◆ **What is expected**
Once you find the line with "RT104: 100k (CH, GND) -> 100k (FWD, GND)" in the data that follows, repeat it and every line after it exactly, through the line with "SW101: button (+5V, RESET)".

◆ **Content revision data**
<<<<
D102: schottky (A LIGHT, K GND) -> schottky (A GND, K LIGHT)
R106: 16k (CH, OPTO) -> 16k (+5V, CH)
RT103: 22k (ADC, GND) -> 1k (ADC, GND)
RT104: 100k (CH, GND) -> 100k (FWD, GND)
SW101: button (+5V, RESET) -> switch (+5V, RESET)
>>>>
<<<<
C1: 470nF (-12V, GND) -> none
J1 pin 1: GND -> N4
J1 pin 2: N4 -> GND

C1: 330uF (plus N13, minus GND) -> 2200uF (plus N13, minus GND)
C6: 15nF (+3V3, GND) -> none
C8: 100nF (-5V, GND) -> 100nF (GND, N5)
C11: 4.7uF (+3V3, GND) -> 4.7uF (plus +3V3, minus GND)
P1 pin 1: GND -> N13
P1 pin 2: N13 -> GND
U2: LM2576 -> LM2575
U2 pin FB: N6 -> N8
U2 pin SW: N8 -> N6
>>>>
◆ **Expected output**
RT104: 100k (CH, GND) -> 100k (FWD, GND)
SW101: button (+5V, RESET) -> switch (+5V, RESET)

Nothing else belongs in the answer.